(WORK INSTRUCTION)
Transcribe the data below verbatim from the line with "grey pyramid [182,96,237,143]" to the line with "white spinning top [343,387,402,460]". Include both of those lines.
--*--
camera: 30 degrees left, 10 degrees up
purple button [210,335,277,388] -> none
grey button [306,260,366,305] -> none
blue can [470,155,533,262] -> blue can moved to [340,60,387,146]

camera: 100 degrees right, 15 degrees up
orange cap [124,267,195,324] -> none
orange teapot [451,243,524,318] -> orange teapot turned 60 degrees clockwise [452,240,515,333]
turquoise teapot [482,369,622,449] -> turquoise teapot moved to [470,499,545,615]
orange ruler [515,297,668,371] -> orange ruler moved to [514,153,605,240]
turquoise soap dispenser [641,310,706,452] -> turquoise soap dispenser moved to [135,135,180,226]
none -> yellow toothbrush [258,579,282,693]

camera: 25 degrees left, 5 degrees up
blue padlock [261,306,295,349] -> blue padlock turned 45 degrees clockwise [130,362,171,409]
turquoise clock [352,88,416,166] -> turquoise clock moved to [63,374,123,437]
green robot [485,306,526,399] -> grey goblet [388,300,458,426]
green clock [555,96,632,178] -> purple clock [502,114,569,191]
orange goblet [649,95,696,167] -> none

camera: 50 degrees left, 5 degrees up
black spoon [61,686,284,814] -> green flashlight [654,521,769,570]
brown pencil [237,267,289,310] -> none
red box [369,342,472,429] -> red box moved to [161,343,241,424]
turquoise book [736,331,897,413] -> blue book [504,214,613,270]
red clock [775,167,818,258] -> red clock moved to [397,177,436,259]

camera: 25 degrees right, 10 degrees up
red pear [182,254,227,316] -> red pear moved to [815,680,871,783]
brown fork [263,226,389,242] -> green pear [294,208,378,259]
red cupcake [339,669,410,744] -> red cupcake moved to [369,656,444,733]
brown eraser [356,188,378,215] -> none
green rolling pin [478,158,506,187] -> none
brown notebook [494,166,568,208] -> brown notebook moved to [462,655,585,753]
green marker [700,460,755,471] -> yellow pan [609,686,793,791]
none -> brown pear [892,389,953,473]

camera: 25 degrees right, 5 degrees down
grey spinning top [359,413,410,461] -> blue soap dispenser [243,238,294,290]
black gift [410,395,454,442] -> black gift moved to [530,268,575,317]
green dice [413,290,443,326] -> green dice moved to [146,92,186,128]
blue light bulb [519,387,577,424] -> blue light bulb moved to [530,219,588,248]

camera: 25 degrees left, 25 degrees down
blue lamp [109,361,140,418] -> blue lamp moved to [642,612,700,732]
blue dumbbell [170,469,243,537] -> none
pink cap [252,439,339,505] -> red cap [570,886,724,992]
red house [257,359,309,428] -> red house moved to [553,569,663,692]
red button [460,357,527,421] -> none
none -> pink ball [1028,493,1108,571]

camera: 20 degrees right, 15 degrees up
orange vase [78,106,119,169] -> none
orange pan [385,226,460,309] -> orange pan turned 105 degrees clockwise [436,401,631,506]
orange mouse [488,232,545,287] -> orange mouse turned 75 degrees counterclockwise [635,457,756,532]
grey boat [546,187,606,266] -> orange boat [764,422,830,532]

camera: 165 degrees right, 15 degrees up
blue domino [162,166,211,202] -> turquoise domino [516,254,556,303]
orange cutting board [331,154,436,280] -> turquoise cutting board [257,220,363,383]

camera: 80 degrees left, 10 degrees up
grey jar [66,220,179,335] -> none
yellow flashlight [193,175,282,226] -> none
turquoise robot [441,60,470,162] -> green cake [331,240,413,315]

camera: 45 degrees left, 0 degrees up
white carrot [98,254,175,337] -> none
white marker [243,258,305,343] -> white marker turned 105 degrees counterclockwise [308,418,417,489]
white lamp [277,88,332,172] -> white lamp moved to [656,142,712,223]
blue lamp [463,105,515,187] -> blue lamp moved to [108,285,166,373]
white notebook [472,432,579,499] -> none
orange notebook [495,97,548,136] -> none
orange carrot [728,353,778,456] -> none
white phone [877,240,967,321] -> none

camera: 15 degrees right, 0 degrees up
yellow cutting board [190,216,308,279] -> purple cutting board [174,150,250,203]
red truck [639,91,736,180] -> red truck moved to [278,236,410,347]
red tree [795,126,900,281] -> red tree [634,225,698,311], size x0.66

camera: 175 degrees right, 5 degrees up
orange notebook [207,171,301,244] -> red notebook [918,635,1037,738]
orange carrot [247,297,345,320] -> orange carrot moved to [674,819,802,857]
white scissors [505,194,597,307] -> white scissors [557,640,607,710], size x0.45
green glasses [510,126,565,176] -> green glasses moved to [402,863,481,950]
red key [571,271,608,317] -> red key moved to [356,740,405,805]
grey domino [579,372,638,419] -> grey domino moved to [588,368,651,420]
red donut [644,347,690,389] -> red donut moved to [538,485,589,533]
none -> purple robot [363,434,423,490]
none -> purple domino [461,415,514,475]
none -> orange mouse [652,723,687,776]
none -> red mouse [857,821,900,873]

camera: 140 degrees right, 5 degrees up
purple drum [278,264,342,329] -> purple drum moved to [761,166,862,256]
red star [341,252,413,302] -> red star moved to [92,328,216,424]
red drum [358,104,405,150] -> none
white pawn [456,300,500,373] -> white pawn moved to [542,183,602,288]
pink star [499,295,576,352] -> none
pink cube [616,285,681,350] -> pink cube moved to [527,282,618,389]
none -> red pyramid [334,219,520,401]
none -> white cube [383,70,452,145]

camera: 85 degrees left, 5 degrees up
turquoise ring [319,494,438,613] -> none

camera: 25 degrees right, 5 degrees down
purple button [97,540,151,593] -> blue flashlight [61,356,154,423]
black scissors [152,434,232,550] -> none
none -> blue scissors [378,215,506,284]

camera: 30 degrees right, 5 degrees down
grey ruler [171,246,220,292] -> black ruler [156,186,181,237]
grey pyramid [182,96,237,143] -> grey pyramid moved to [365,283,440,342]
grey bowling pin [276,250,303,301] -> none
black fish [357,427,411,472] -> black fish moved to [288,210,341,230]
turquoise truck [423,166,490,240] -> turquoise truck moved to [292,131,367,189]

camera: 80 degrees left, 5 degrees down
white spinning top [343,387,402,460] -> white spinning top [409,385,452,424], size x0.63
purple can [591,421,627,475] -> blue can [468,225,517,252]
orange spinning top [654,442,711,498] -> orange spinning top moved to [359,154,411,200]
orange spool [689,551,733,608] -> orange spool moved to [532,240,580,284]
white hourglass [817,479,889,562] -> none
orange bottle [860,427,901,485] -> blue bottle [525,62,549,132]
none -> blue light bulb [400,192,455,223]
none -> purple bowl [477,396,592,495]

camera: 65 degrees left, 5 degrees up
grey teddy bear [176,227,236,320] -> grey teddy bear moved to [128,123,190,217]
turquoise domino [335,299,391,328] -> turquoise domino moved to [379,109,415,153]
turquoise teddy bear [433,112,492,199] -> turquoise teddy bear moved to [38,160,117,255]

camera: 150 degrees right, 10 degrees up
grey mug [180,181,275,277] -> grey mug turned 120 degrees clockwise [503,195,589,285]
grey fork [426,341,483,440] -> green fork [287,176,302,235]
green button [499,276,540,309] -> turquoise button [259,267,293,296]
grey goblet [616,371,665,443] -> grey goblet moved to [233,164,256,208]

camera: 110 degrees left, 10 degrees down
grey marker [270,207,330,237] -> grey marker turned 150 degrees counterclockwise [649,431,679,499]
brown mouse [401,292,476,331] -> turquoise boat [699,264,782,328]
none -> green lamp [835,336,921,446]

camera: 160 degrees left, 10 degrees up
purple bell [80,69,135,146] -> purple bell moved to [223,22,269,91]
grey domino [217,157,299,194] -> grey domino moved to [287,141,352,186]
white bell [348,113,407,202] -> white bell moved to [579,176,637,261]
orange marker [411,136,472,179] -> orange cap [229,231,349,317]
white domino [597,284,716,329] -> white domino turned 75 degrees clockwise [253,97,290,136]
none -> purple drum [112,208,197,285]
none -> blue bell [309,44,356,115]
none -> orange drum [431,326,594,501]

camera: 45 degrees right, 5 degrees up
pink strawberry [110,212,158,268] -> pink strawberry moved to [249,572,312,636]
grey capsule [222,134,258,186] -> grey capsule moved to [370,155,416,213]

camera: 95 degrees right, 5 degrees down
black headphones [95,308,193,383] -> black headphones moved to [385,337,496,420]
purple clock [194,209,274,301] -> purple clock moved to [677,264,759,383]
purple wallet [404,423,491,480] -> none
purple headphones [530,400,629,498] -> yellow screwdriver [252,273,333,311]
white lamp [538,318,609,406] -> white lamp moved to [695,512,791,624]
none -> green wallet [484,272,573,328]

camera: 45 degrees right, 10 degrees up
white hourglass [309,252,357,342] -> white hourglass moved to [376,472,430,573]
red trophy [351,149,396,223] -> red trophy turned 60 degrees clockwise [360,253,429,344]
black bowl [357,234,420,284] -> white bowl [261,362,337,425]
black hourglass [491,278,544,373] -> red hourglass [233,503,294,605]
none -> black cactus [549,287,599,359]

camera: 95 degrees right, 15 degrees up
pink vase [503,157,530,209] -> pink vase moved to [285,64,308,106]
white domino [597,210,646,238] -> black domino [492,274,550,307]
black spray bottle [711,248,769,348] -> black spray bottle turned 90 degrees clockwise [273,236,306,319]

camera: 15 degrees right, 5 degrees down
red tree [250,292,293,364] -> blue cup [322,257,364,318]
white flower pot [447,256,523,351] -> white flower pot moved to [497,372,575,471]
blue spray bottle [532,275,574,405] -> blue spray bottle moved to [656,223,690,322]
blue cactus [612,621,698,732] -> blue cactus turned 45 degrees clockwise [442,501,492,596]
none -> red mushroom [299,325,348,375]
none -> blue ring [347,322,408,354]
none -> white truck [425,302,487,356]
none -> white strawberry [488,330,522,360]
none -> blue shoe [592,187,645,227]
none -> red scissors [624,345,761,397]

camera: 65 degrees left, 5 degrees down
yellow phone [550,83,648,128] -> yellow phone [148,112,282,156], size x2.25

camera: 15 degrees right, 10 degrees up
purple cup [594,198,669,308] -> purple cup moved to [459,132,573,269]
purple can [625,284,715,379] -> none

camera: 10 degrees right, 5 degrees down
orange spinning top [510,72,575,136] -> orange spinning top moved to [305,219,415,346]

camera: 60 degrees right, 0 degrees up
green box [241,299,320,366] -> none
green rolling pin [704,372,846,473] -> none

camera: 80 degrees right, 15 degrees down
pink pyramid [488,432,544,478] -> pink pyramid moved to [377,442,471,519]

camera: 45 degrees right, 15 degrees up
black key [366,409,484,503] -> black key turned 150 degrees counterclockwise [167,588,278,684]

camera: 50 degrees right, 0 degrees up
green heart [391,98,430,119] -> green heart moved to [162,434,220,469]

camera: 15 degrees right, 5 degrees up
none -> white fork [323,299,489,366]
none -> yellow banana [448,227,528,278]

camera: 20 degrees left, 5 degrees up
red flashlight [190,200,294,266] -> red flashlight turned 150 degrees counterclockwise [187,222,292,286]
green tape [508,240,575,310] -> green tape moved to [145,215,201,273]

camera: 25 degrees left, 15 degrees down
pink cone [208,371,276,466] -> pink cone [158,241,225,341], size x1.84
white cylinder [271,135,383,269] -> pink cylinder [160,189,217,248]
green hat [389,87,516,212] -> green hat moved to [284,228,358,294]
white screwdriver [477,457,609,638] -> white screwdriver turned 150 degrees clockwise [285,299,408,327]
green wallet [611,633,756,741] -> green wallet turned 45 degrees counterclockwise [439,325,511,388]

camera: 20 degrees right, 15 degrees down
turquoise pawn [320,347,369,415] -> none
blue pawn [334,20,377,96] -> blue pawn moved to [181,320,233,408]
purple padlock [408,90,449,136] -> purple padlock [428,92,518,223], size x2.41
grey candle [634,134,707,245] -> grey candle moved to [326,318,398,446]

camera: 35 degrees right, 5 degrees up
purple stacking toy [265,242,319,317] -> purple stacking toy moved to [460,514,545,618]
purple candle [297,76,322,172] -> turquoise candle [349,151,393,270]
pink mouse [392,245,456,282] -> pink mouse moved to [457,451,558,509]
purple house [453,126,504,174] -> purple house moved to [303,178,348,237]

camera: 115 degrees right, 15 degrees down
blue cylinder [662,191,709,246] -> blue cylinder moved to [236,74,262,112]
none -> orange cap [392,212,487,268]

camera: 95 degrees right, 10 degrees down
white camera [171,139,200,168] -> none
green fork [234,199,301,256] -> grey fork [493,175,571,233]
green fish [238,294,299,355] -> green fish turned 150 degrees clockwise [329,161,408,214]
--*--
(ANSWER SECTION)
grey pyramid [182,96,237,143] -> grey pyramid moved to [365,283,440,342]
grey bowling pin [276,250,303,301] -> none
black fish [357,427,411,472] -> black fish moved to [288,210,341,230]
turquoise truck [423,166,490,240] -> turquoise truck moved to [292,131,367,189]

camera: 80 degrees left, 5 degrees down
white spinning top [343,387,402,460] -> white spinning top [409,385,452,424], size x0.63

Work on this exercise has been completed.